*** Supplied records ***

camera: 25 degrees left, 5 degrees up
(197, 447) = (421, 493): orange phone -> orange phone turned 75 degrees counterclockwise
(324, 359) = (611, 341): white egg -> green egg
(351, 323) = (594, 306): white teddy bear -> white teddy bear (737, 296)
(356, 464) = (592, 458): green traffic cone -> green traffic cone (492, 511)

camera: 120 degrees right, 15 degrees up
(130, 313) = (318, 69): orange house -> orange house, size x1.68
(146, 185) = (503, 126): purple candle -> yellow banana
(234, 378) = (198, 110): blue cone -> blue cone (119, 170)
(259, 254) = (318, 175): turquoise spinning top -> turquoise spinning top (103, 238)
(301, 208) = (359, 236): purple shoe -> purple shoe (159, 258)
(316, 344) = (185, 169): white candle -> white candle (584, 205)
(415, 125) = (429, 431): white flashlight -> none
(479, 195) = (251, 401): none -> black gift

*** End of Supplied records ***
*** Supplied records ***

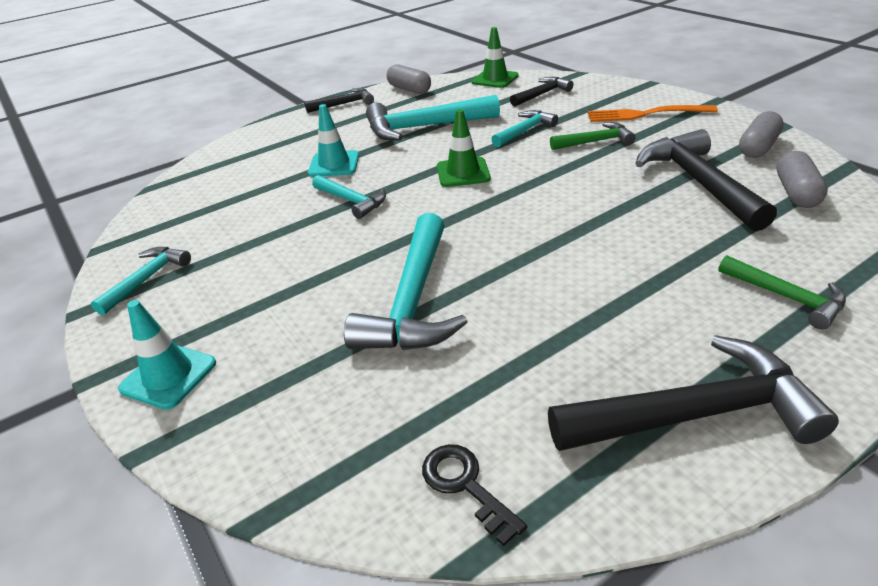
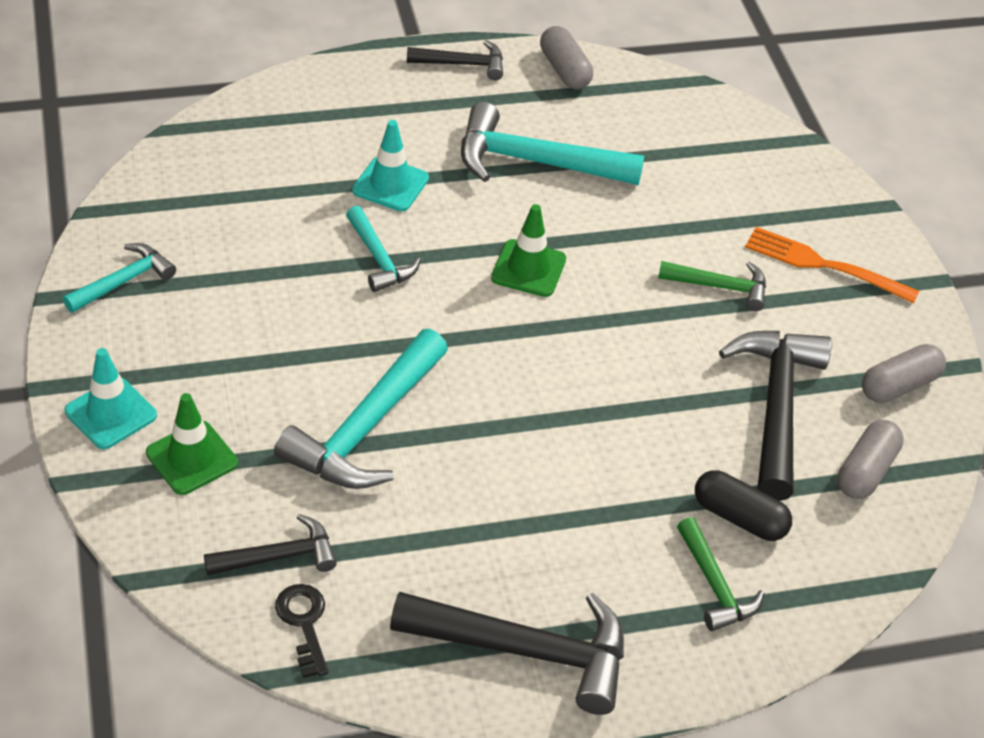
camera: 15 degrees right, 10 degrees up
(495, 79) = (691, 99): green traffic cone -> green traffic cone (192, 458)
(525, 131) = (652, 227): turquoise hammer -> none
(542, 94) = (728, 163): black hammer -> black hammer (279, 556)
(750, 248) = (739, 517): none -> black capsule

*** End of Supplied records ***

Task item: Taking the entries above, write out exactly the lines starting with the line containing "(316, 344) = (185, 169): white" and going on through the line containing "(479, 195) = (251, 401): none -> black gift", both included, and nothing else.

Exercise result:
(316, 344) = (185, 169): white candle -> white candle (584, 205)
(415, 125) = (429, 431): white flashlight -> none
(479, 195) = (251, 401): none -> black gift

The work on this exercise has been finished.